• SUPPLIED RECORDS:
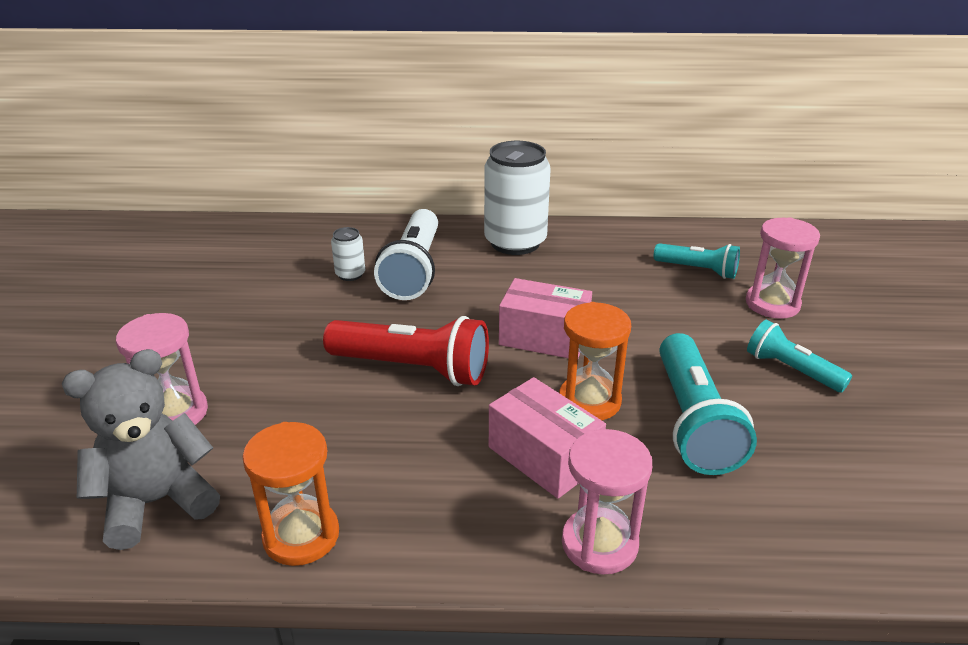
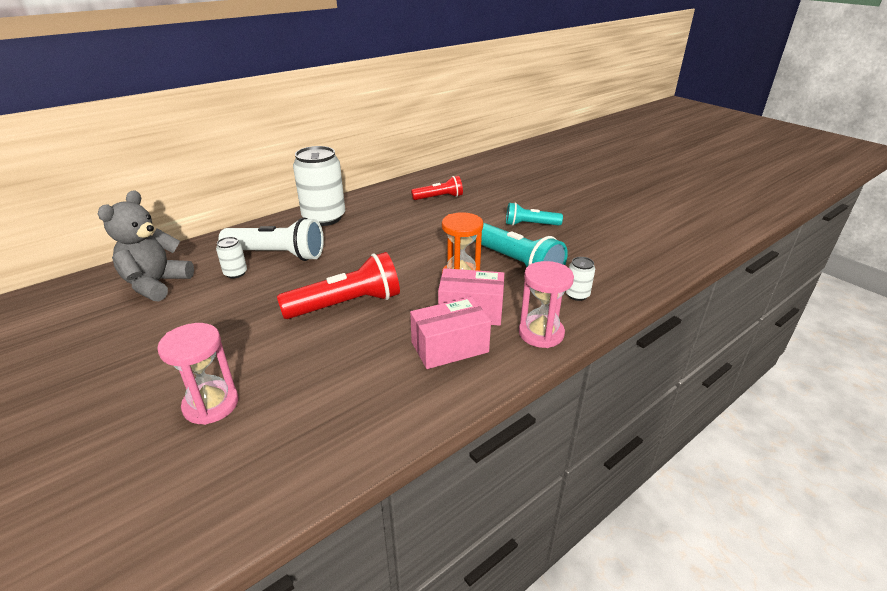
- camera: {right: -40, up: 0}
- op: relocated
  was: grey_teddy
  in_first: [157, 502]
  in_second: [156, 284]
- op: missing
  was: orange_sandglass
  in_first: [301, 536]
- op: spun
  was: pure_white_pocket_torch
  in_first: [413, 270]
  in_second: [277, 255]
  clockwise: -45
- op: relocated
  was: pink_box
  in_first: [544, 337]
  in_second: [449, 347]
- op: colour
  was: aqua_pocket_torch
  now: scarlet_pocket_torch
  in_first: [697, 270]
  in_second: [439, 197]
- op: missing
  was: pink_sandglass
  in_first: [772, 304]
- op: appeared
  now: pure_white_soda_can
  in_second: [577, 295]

• WORK REQUEST:
Retype each record exactly as it stands, but do not include the pictures.

• TASK ANSWER:
- camera: {right: -40, up: 0}
- op: relocated
  was: grey_teddy
  in_first: [157, 502]
  in_second: [156, 284]
- op: missing
  was: orange_sandglass
  in_first: [301, 536]
- op: spun
  was: pure_white_pocket_torch
  in_first: [413, 270]
  in_second: [277, 255]
  clockwise: -45
- op: relocated
  was: pink_box
  in_first: [544, 337]
  in_second: [449, 347]
- op: colour
  was: aqua_pocket_torch
  now: scarlet_pocket_torch
  in_first: [697, 270]
  in_second: [439, 197]
- op: missing
  was: pink_sandglass
  in_first: [772, 304]
- op: appeared
  now: pure_white_soda_can
  in_second: [577, 295]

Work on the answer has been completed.